[Start of Attachment]

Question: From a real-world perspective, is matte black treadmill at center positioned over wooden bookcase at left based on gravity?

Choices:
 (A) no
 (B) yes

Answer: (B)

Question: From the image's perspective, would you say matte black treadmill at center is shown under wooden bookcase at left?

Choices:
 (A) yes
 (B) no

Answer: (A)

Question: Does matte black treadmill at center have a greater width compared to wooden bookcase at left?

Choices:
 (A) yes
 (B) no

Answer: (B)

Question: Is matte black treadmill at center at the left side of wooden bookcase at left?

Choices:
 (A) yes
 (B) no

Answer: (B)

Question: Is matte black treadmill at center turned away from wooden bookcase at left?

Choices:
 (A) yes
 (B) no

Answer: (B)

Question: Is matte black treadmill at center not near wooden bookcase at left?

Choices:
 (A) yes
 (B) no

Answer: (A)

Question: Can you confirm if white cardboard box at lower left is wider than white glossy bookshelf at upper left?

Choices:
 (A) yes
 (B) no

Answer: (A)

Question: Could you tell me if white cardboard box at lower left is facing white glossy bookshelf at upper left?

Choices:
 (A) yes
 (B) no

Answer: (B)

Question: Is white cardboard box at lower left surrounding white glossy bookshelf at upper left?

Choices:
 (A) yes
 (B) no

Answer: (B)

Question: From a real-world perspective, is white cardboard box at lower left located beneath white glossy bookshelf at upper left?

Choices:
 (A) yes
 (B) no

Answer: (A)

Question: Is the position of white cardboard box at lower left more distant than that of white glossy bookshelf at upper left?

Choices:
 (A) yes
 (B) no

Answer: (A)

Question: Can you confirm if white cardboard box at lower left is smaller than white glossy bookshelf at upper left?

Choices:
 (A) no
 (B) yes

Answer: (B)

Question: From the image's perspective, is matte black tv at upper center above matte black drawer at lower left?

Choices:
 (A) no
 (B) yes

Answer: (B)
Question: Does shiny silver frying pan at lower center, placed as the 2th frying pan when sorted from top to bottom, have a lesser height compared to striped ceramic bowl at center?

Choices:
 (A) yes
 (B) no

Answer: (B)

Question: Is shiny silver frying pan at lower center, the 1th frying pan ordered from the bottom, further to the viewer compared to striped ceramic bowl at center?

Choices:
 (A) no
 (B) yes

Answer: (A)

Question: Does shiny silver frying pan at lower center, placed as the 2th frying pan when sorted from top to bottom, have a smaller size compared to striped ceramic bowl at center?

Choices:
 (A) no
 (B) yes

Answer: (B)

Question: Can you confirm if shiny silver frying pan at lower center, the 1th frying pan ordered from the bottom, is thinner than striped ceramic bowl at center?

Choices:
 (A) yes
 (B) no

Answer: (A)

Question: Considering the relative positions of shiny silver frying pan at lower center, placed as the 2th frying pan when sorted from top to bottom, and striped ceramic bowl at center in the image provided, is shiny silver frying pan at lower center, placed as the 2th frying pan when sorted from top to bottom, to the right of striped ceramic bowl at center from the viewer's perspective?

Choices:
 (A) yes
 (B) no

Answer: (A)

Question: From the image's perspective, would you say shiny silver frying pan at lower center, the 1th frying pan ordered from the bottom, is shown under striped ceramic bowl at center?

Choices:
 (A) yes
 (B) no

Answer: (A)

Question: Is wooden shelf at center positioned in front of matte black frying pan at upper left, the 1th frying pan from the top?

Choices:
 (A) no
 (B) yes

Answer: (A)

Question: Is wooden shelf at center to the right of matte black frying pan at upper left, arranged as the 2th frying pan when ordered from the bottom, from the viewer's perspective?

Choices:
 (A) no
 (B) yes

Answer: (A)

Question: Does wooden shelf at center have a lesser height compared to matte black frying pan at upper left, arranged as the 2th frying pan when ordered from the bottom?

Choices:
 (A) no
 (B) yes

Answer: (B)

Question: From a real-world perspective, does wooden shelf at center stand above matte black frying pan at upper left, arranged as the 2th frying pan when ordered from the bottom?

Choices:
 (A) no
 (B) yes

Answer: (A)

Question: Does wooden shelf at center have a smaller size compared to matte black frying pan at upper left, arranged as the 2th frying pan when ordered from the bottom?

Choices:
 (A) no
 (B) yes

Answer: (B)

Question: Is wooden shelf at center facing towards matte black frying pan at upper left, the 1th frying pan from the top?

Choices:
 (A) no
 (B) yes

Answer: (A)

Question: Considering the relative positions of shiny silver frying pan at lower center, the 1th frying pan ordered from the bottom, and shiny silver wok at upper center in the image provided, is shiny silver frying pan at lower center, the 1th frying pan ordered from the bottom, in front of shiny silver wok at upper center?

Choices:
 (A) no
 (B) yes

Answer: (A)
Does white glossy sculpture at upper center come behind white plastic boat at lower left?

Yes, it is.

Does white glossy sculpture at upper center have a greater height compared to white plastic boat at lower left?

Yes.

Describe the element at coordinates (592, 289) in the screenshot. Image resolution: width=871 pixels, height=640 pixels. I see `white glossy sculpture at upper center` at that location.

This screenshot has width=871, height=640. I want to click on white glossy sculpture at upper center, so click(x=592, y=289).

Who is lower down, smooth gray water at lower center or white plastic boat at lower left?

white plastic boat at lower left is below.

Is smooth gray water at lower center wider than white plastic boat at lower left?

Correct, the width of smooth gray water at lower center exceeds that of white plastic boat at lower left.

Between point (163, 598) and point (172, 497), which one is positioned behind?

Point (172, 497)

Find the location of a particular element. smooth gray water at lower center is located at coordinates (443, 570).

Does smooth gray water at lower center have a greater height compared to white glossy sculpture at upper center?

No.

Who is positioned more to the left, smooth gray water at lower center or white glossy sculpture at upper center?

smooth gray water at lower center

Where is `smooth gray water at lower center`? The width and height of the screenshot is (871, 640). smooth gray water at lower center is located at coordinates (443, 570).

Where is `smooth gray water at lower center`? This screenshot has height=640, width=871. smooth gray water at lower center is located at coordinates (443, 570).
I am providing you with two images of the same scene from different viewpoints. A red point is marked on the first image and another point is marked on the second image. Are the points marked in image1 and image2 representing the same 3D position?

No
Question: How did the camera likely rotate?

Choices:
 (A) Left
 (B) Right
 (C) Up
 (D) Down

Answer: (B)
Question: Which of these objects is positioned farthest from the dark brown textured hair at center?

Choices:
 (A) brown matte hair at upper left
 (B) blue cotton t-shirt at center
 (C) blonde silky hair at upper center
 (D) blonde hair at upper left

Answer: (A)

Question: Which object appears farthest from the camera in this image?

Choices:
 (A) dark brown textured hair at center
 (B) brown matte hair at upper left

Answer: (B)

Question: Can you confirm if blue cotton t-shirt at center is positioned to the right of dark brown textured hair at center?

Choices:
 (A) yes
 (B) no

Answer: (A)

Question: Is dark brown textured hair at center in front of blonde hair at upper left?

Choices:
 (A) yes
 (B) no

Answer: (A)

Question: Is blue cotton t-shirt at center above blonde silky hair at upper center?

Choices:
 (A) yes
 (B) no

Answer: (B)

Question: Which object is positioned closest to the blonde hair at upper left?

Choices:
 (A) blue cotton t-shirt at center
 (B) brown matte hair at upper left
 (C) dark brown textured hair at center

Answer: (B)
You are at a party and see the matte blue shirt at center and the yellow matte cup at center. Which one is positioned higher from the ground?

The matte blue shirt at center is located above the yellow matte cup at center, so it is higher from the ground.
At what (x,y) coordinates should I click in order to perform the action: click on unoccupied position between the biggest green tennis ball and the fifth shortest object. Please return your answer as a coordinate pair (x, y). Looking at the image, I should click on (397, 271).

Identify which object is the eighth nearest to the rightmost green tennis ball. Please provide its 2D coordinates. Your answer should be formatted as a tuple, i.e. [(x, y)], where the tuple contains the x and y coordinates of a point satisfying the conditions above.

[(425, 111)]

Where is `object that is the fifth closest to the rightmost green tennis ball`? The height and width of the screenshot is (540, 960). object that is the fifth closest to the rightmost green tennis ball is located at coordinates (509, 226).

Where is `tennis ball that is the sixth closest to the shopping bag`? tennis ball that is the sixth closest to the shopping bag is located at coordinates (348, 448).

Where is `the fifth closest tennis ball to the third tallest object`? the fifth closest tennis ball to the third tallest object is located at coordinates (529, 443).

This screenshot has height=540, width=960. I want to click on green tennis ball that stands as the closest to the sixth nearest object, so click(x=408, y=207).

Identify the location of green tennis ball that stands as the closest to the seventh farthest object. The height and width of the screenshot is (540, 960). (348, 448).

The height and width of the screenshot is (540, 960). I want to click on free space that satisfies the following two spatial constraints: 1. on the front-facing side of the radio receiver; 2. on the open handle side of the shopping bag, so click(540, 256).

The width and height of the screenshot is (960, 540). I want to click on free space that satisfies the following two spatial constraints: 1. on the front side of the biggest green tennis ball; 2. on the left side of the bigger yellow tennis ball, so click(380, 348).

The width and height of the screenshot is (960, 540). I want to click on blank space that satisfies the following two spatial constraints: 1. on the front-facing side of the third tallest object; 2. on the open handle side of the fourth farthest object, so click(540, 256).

[End of Attachment]

» **Exercise prompt**
Extract every line that contains the word "Considering" and copy each one out in full.

» **Response to the task**
Question: Considering the relative positions of shiny silver frying pan at lower center, placed as the 2th frying pan when sorted from top to bottom, and striped ceramic bowl at center in the image provided, is shiny silver frying pan at lower center, placed as the 2th frying pan when sorted from top to bottom, to the right of striped ceramic bowl at center from the viewer's perspective?
Question: Considering the relative positions of shiny silver frying pan at lower center, the 1th frying pan ordered from the bottom, and shiny silver wok at upper center in the image provided, is shiny silver frying pan at lower center, the 1th frying pan ordered from the bottom, in front of shiny silver wok at upper center?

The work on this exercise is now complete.